EXERCISE DIRECTIONS: Scan the lines below for the word "grey". Copy each line you find it in.

STORED DATA:
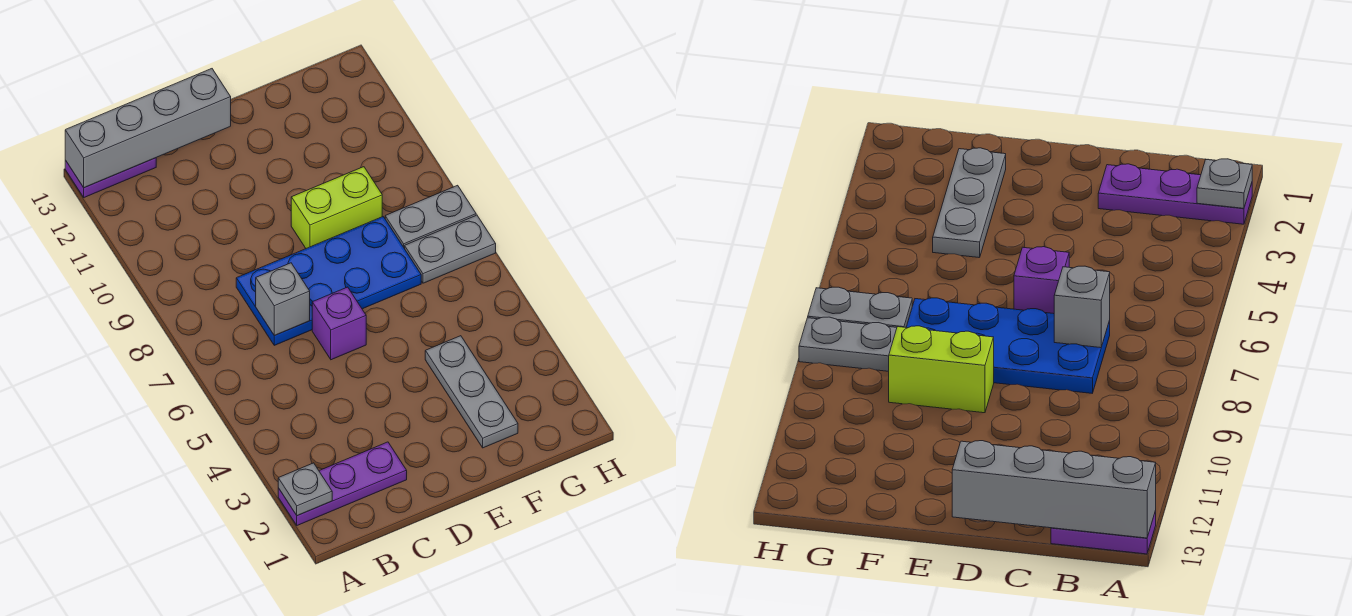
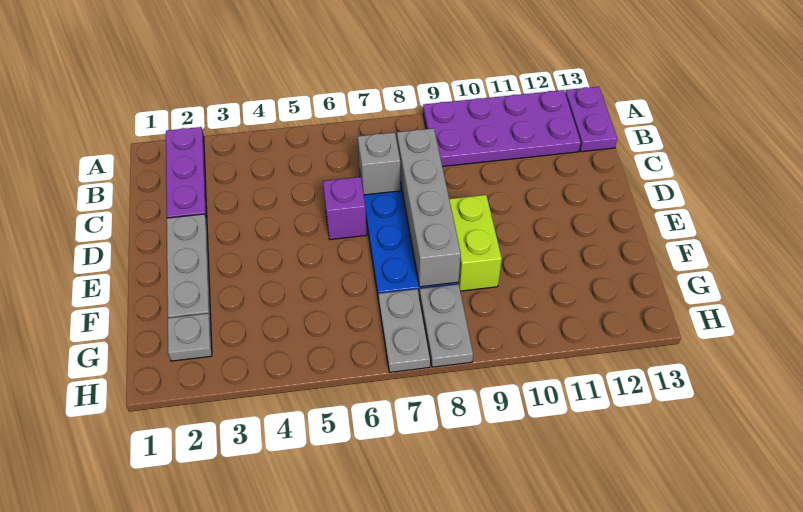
grey plate A2 level 2 -> grey plate G2 level 1
none -> purple plate A9:B12 level 1
grey brick A13:D13 level 2 -> grey brick C8:F8 level 2
grey plate F2:F4 level 1 -> grey plate D2:F2 level 1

SOLUTION FOR THIS TASK:
grey plate A2 level 2 -> grey plate G2 level 1
grey brick A13:D13 level 2 -> grey brick C8:F8 level 2
grey plate F2:F4 level 1 -> grey plate D2:F2 level 1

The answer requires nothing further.